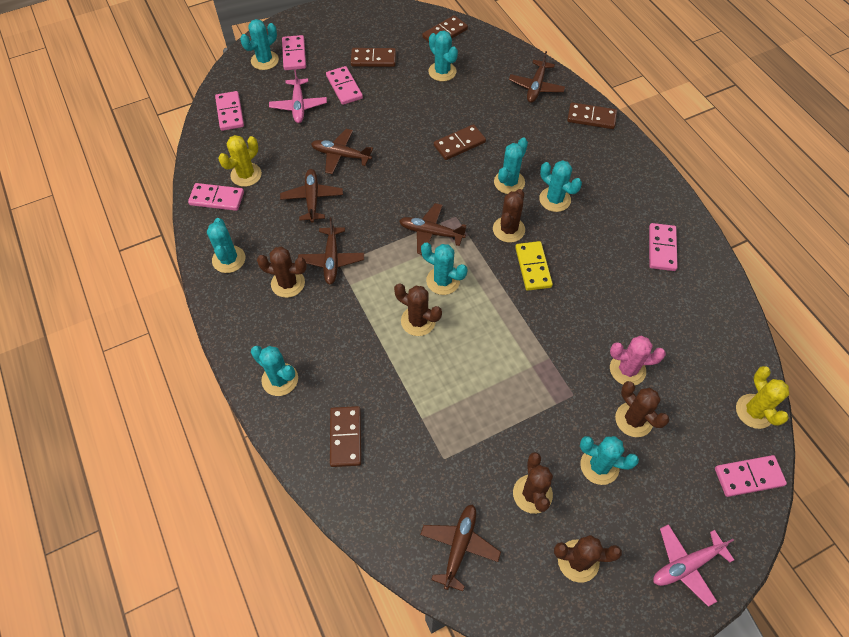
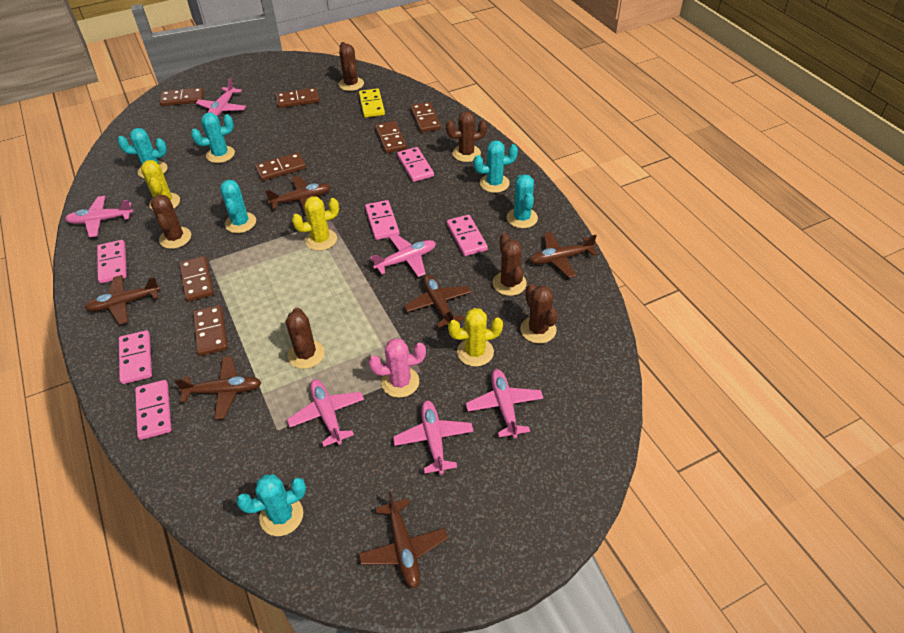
brown domino: 5 -> 7
pink plane: 2 -> 6
turquoise cactus: 8 -> 6
yellow cactus: 2 -> 3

§ **ABOUT THIS EXERCISE**: Search the data above for "cactus" and copy every line where it turns up.

§ **REPLY TO THE TASK**:
turquoise cactus: 8 -> 6
yellow cactus: 2 -> 3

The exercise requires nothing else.